Input data:
***
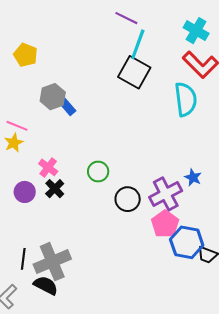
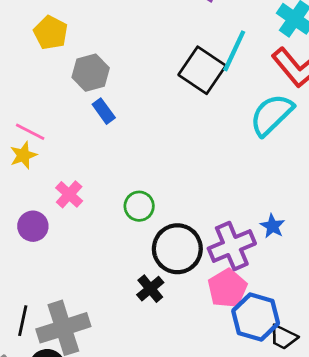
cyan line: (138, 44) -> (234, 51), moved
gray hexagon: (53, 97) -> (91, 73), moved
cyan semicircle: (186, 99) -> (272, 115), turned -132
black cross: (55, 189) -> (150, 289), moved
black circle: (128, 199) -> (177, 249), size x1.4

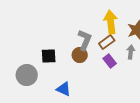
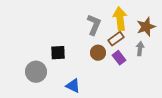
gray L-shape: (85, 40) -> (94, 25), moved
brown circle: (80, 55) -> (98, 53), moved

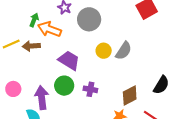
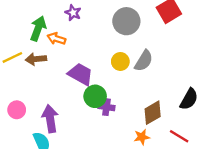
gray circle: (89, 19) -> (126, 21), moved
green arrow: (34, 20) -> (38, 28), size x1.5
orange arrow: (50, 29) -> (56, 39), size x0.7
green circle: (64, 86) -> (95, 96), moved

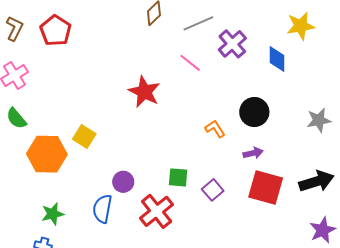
***
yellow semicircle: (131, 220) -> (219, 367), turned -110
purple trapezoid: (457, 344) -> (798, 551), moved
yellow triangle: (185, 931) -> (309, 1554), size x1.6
***
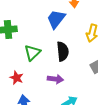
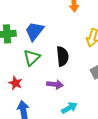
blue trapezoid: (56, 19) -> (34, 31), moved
***
Using the records above, repeat exactly the run of lines that starts with the line with "gray hexagon: (53, 97) -> (91, 73), moved" and goes on through the line with "green circle: (64, 86) -> (95, 96), moved"; omit each picture.

Output of the task:
gray hexagon: (53, 97) -> (91, 73), moved
cyan semicircle: (186, 99) -> (272, 115), turned -132
black cross: (55, 189) -> (150, 289), moved
black circle: (128, 199) -> (177, 249), size x1.4

gray L-shape: (85, 40) -> (94, 25), moved
brown circle: (80, 55) -> (98, 53), moved

gray circle: (89, 19) -> (126, 21), moved
green arrow: (34, 20) -> (38, 28), size x1.5
orange arrow: (50, 29) -> (56, 39), size x0.7
green circle: (64, 86) -> (95, 96), moved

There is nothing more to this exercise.